Problem:
Report every line of the records below that contains the string "kern", copying each one in full. Matching is case-sensitive.

* START Given records *

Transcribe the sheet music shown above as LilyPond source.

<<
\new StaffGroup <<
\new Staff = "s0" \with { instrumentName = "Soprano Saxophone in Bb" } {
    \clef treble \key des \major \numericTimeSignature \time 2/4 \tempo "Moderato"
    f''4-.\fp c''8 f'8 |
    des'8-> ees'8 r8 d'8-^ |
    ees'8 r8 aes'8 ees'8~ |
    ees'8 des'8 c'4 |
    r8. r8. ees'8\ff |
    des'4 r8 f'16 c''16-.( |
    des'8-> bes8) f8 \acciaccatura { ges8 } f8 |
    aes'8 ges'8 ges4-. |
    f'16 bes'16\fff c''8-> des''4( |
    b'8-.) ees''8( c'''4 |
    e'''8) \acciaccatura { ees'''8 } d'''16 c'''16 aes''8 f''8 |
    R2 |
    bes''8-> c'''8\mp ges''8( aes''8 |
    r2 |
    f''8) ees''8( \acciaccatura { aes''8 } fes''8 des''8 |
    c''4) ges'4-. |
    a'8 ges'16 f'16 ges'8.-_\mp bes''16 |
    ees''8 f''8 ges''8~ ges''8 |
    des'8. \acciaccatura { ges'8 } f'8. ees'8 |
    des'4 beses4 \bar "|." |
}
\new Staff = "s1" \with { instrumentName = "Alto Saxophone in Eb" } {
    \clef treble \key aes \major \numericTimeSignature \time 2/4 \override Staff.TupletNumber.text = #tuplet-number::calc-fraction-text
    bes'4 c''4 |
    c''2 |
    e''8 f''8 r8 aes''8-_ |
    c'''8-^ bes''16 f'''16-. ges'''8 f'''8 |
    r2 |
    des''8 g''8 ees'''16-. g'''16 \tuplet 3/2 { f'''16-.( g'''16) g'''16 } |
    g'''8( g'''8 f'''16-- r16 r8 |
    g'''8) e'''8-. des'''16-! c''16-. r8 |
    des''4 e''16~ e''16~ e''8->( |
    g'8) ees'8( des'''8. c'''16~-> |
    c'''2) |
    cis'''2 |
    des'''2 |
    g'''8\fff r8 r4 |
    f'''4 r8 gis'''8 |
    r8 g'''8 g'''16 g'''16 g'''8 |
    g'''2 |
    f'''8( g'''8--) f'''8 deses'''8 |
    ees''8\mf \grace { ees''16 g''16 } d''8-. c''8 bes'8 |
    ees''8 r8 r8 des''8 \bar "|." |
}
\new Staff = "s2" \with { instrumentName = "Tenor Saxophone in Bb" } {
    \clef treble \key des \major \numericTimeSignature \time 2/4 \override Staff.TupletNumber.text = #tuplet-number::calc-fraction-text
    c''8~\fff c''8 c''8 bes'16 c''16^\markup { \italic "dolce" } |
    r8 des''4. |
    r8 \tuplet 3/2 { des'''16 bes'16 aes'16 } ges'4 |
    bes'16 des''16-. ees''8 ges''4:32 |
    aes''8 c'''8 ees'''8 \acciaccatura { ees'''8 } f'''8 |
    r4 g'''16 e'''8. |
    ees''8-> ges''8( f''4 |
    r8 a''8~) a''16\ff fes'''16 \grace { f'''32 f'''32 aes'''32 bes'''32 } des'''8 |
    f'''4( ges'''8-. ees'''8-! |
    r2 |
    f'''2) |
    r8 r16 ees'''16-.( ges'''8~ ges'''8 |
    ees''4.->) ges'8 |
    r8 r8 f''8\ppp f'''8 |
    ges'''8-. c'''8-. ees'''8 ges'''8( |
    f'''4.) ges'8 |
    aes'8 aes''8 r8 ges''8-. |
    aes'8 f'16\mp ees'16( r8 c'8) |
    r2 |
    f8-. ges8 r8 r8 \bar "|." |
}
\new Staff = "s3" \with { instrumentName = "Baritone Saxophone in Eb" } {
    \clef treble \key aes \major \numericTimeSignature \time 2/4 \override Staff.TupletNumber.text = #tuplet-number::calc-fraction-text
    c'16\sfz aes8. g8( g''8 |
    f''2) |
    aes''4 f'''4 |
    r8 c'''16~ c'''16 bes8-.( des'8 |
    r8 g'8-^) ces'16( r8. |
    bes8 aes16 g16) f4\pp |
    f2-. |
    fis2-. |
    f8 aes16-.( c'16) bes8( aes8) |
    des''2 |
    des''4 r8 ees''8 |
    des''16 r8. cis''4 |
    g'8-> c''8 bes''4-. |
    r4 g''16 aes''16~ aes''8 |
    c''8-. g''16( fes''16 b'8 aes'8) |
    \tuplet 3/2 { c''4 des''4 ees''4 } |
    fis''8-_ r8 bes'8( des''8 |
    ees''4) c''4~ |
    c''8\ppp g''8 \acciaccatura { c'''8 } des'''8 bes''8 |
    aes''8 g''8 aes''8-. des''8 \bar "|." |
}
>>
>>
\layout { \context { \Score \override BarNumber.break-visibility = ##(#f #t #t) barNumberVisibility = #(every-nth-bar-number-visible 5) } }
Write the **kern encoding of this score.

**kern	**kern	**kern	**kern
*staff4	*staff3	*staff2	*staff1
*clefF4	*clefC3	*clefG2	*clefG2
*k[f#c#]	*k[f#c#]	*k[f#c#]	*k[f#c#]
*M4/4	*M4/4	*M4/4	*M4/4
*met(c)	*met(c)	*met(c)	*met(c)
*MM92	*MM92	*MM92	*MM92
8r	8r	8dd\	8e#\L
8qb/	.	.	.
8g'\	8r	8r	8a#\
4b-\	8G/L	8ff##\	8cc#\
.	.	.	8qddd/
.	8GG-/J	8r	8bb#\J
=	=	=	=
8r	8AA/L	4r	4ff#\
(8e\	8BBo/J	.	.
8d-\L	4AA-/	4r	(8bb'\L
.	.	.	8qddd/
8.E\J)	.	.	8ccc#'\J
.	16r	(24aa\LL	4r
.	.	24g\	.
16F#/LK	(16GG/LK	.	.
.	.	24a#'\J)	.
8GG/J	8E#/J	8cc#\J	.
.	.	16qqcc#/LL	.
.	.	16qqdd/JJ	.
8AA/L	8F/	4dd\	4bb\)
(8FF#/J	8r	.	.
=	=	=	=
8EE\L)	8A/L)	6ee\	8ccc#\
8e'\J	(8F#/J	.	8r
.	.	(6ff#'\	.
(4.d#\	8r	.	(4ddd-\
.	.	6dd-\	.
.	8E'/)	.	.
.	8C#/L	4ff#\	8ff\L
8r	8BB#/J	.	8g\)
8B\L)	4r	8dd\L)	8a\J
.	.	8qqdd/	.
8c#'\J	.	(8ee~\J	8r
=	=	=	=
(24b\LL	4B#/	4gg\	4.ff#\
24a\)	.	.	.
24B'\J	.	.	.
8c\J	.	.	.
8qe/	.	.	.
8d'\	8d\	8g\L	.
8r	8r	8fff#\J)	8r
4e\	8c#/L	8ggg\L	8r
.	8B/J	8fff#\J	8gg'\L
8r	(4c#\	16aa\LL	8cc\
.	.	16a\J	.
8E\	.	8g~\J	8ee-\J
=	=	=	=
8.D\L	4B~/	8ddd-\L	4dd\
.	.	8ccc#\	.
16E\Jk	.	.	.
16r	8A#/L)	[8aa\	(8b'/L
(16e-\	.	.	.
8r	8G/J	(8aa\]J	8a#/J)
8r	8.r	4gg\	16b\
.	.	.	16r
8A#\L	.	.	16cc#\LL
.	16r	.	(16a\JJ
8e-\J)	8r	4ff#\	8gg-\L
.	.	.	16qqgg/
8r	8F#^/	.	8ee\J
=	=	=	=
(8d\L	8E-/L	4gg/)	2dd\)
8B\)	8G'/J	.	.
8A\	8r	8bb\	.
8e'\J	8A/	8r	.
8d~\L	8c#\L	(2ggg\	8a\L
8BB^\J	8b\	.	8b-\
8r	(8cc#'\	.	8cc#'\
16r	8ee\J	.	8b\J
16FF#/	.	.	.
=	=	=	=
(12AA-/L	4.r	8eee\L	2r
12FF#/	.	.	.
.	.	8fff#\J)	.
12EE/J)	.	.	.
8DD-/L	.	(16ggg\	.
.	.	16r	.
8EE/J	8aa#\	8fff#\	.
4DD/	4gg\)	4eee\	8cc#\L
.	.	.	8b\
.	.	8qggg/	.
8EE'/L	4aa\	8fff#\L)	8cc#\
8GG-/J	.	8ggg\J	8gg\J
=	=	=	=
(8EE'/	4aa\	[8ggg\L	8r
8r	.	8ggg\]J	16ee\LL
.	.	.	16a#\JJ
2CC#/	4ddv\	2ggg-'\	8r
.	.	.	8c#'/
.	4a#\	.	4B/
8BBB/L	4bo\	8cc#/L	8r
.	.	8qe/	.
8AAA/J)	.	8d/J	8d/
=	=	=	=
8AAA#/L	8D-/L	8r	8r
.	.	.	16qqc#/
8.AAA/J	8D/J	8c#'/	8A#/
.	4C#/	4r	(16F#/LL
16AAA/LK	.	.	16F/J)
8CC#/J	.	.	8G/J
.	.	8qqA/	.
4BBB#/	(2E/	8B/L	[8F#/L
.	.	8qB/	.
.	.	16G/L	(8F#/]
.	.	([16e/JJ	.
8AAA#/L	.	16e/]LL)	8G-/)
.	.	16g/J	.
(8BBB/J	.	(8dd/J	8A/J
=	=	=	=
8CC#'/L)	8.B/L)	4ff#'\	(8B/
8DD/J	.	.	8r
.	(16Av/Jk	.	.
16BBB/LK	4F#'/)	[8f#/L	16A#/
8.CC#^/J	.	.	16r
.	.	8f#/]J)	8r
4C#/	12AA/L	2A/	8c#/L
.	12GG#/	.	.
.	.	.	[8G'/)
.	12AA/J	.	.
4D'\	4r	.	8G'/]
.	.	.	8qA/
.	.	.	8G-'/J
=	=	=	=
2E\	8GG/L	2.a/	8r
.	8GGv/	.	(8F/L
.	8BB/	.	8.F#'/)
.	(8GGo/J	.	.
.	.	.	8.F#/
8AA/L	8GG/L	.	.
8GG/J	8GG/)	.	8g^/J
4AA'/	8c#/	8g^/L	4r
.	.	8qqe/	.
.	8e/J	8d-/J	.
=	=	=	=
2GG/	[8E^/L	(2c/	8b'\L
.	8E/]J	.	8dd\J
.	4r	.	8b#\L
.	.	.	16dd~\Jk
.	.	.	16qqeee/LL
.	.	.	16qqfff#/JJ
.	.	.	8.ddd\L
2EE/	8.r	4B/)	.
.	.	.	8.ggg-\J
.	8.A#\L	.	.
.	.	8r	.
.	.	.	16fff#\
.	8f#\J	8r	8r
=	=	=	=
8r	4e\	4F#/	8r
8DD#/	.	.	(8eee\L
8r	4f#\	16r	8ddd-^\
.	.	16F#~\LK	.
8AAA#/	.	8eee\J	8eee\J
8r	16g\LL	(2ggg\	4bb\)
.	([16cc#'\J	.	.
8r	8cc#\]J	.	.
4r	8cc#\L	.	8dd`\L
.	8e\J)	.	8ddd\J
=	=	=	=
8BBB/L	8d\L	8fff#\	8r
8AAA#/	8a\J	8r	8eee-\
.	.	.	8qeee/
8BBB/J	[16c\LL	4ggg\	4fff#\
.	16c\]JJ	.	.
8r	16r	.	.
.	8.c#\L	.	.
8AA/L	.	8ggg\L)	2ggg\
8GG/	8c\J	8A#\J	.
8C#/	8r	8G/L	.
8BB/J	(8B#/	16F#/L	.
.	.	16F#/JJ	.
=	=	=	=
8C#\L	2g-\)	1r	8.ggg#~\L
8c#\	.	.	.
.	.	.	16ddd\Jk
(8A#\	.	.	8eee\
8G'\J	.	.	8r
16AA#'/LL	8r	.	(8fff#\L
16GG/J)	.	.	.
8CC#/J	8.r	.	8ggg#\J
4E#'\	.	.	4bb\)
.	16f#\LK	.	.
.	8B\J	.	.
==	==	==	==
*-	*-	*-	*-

* END Given records *

Result of the exercise:
Write the **kern encoding of this score.
**kern	**kern	**kern	**kern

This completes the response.